§ **ACTION ITEM**
I'd like the entries repeated exactly, pictures omitted.

§ **LISTED ENTRIES**
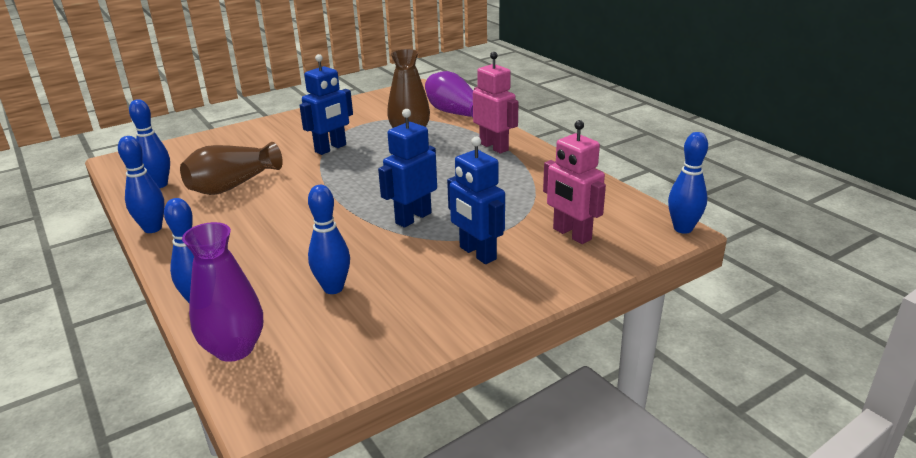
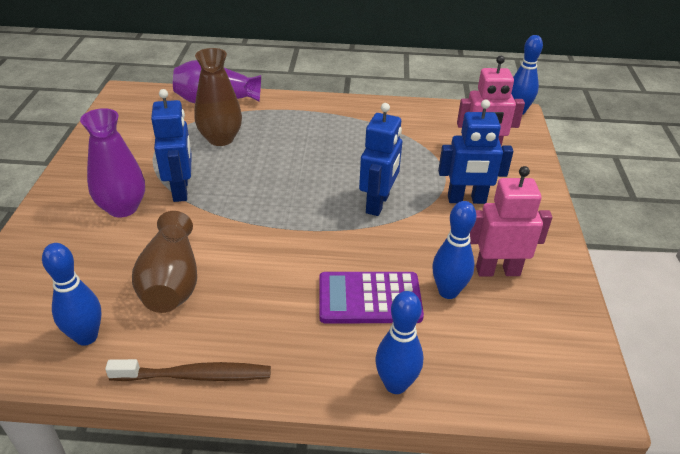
camera: 55 degrees left, 10 degrees up
(152, 228) = (195, 375): blue bowling pin -> brown toothbrush
(234, 349) = (494, 387): purple vase -> purple vase (123, 208)
(288, 258) = (369, 298): none -> purple calculator
(413, 218) = (378, 204): blue robot -> blue robot turned 150 degrees counterclockwise
(494, 147) = (307, 115): pink robot -> pink robot (497, 271)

§ **RESULT OF THIS EXERCISE**
camera: 55 degrees left, 10 degrees up
(152, 228) = (195, 375): blue bowling pin -> brown toothbrush
(234, 349) = (494, 387): purple vase -> purple vase (123, 208)
(288, 258) = (369, 298): none -> purple calculator
(413, 218) = (378, 204): blue robot -> blue robot turned 150 degrees counterclockwise
(494, 147) = (307, 115): pink robot -> pink robot (497, 271)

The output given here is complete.